ASSIGNED TASK. Check every line of the entries below for the word "plate". Then give the number of lines that have it, with nothing added.
====== THE INPUT
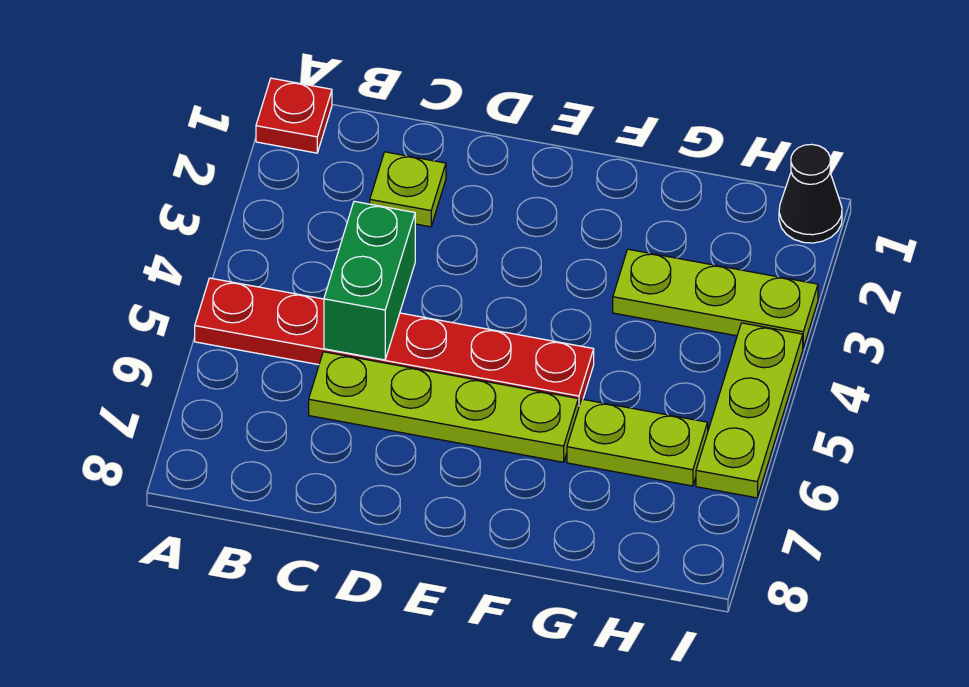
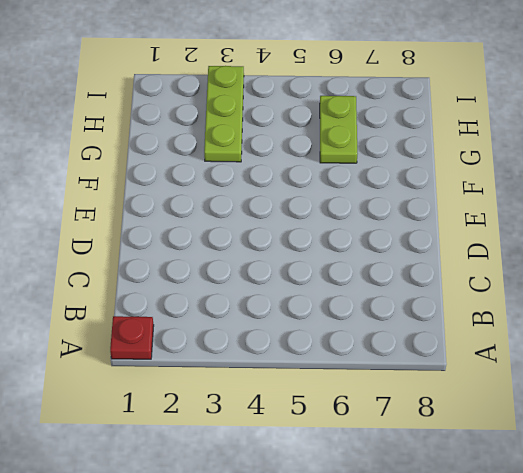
none -> red plate A5:F5 level 1
none -> lime plate C2 level 1

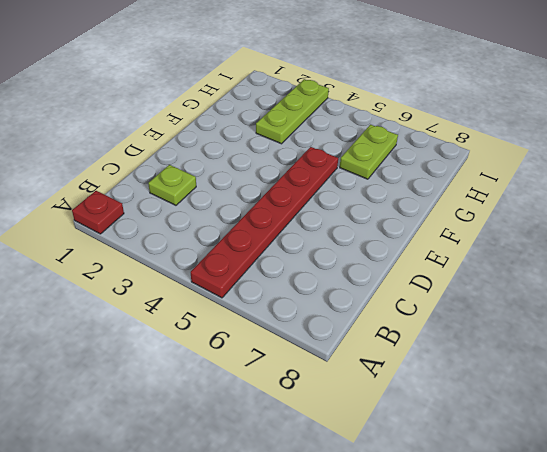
none -> lime plate C6:F6 level 1
none -> black cone I1 level 1

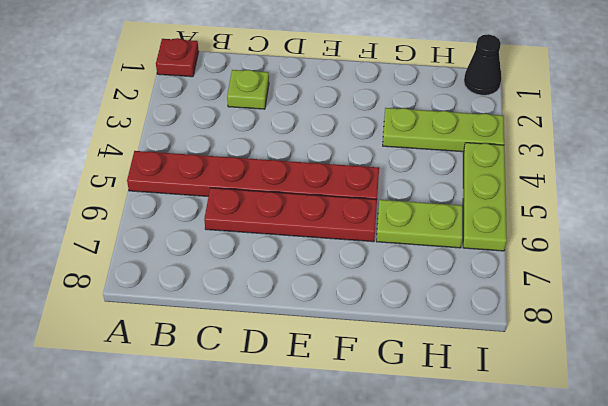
red plate C6:F6 level 1 -> lime plate C6:F6 level 1
none -> green brick C4:C5 level 2

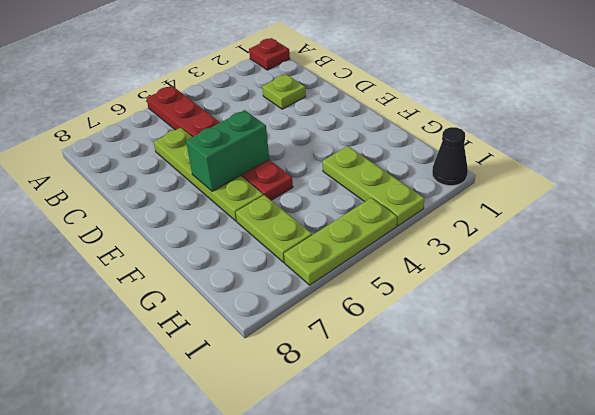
green brick E5:E6 level 2 -> green brick C4:C5 level 2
============
TASK RESULT. 4